→ **Problem**
Starting from the line with "green circle: moved 5 px right, 14 px up" and going up to and including the line with "blue rectangle: moved 17 px right", copy the listing below exactly. Leave all images out.

Input section start

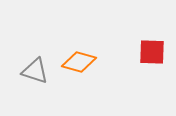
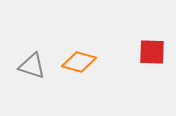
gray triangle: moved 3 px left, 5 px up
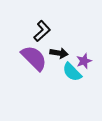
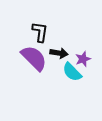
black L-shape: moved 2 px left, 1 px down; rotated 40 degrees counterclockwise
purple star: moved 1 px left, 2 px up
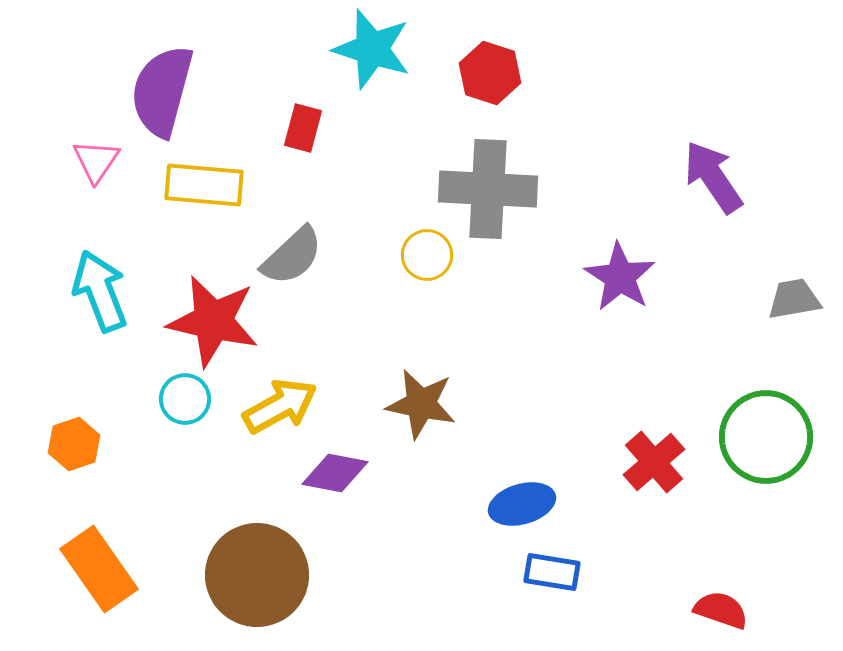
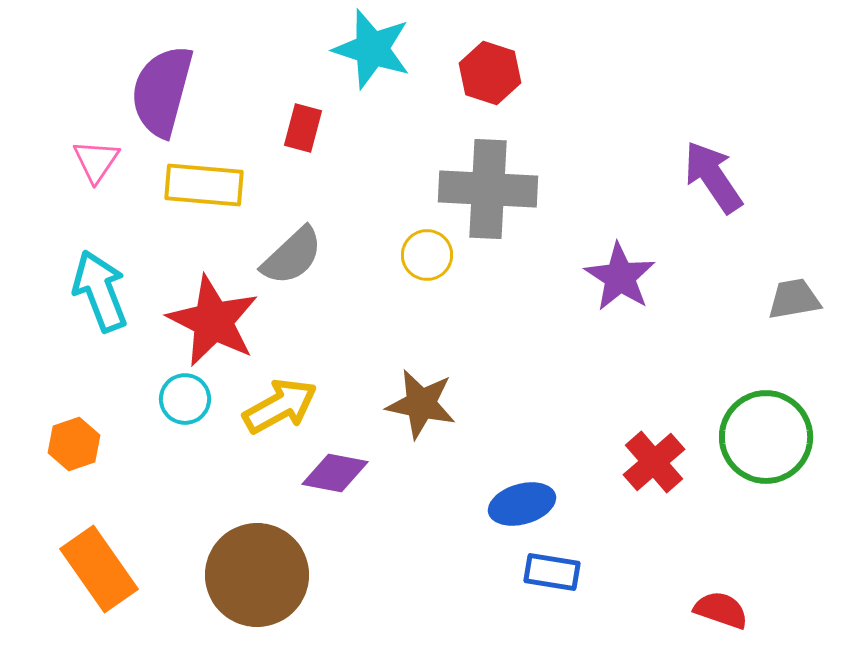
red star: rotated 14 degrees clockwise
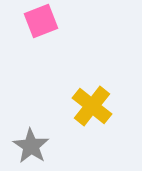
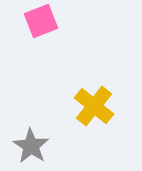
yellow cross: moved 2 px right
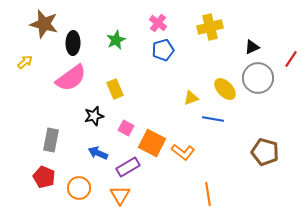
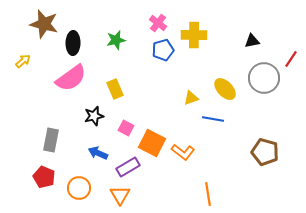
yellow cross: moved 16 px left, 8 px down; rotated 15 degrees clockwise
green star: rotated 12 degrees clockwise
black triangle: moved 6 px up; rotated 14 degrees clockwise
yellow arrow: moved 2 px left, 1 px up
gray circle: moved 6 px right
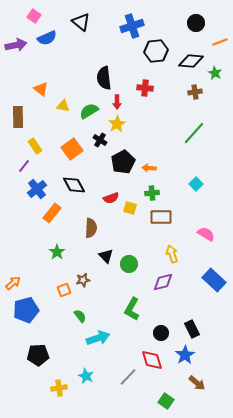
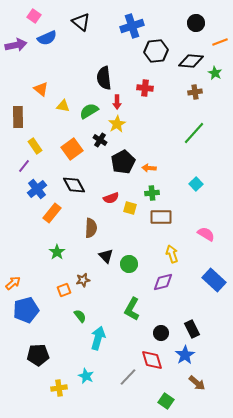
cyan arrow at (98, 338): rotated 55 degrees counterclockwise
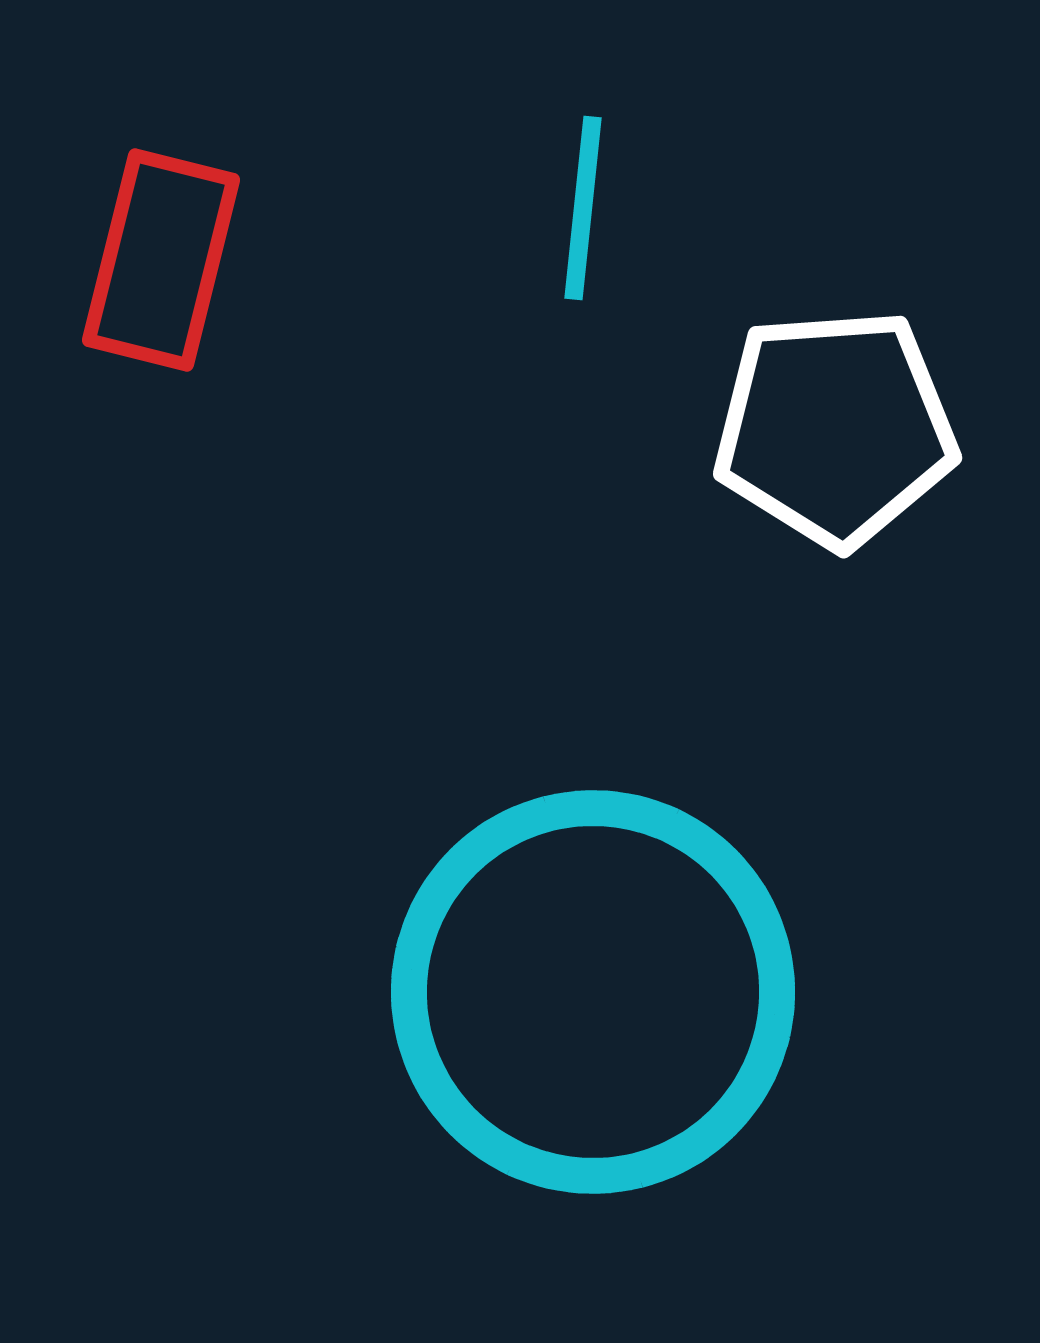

Input section end
Input section start

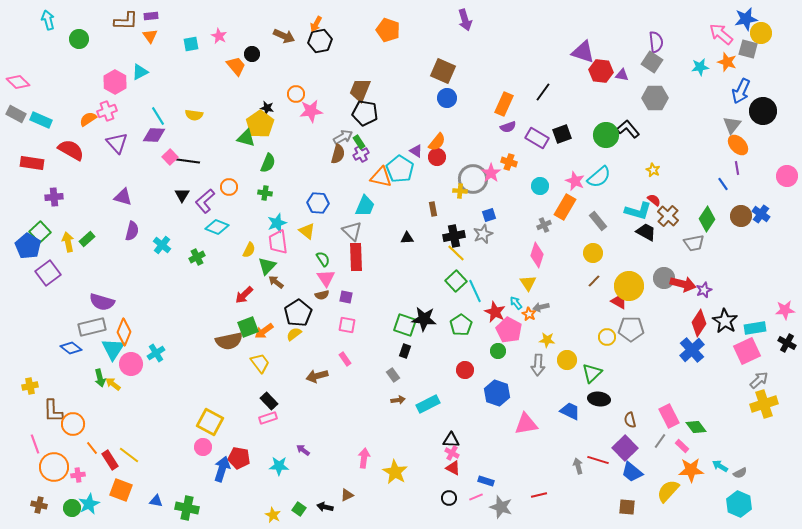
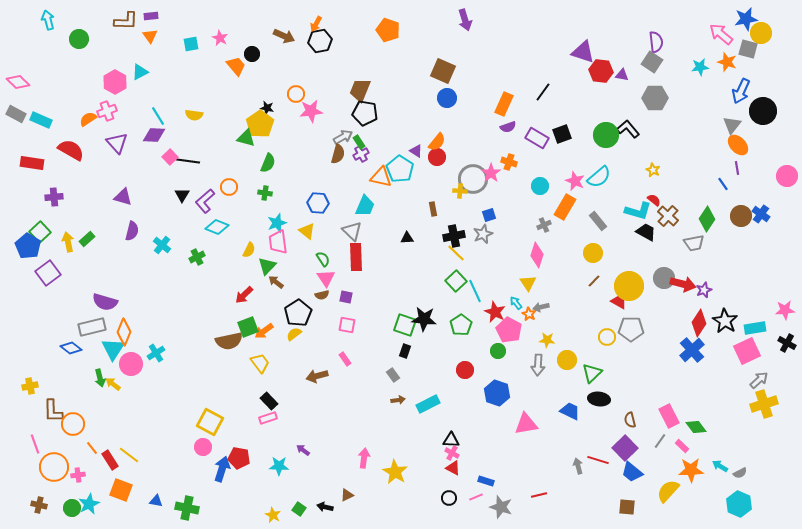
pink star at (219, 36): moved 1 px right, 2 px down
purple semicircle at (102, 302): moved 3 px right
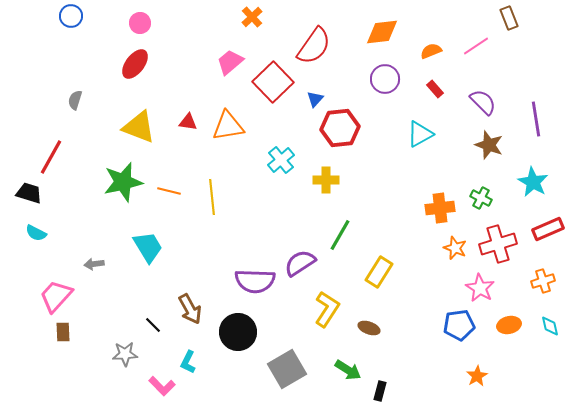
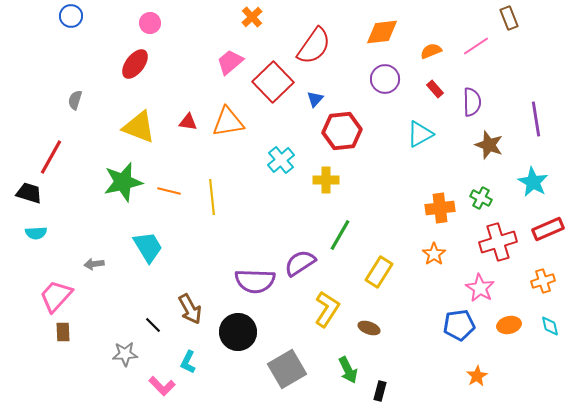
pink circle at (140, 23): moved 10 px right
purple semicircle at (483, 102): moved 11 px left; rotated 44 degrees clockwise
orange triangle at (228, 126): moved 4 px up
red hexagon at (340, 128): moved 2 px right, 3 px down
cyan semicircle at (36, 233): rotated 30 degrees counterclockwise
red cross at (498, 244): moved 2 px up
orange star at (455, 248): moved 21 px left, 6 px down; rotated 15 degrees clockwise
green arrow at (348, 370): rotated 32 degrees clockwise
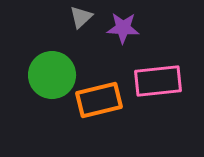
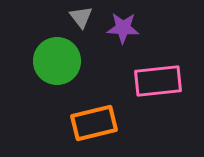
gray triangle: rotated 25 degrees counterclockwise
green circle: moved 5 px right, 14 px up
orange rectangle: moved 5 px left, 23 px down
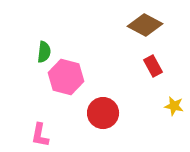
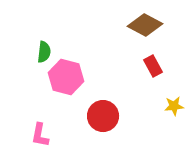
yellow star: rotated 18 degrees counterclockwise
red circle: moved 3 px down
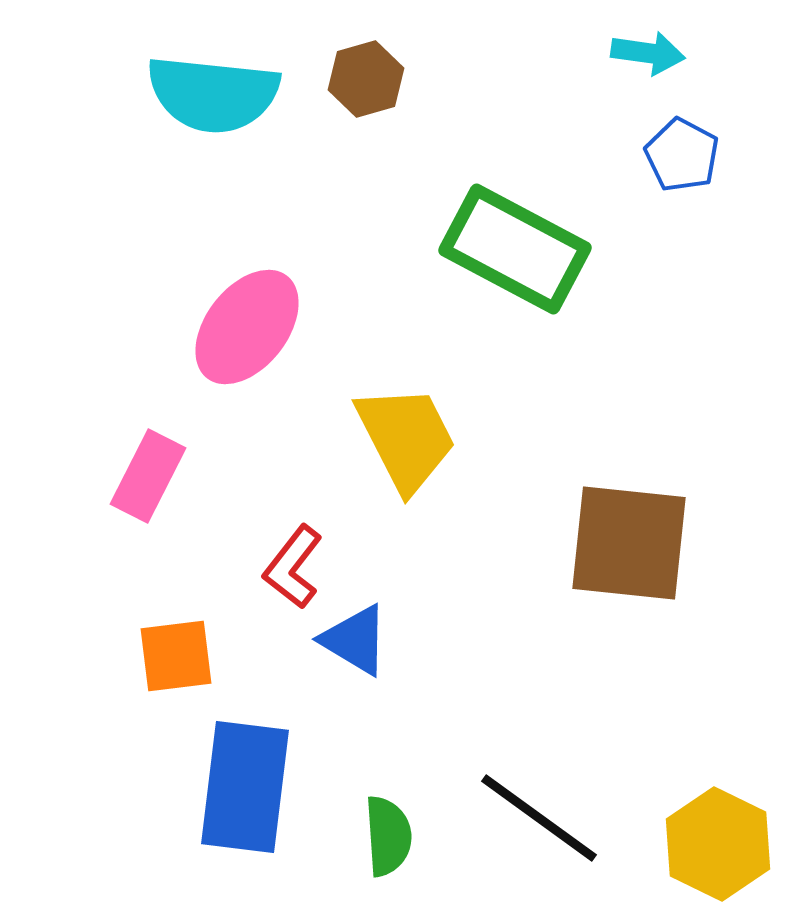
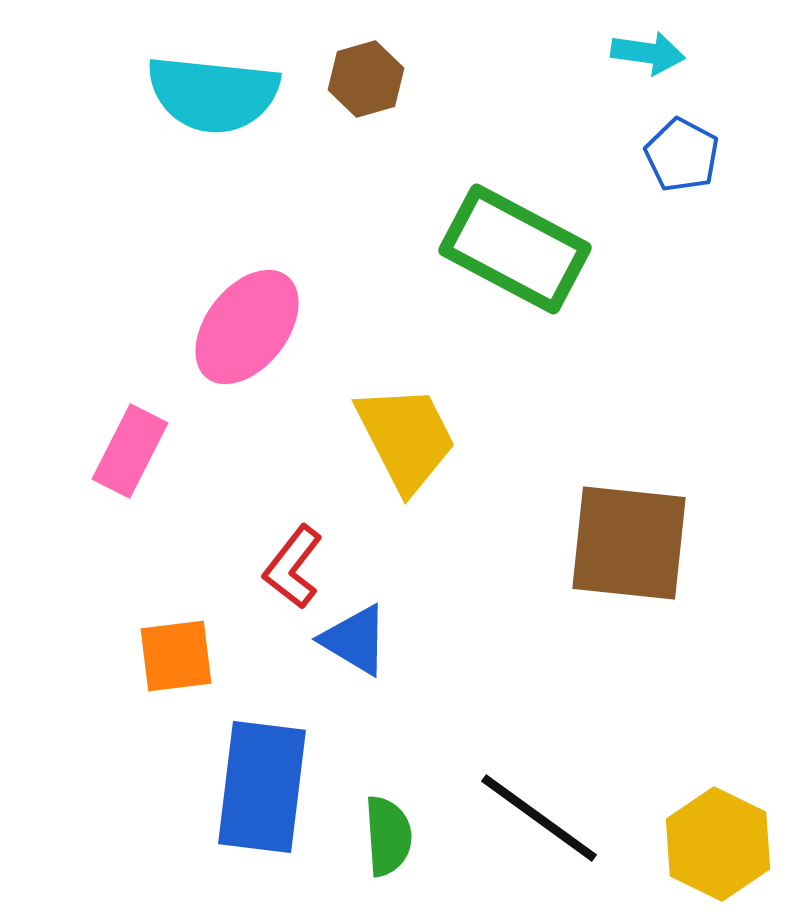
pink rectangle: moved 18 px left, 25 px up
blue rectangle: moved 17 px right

Input section end

→ **Your solution**
green circle: moved 5 px right, 14 px up
orange rectangle: moved 5 px left, 23 px down
yellow star: rotated 18 degrees counterclockwise
red circle: moved 3 px down
pink rectangle: moved 18 px left, 25 px up
blue rectangle: moved 17 px right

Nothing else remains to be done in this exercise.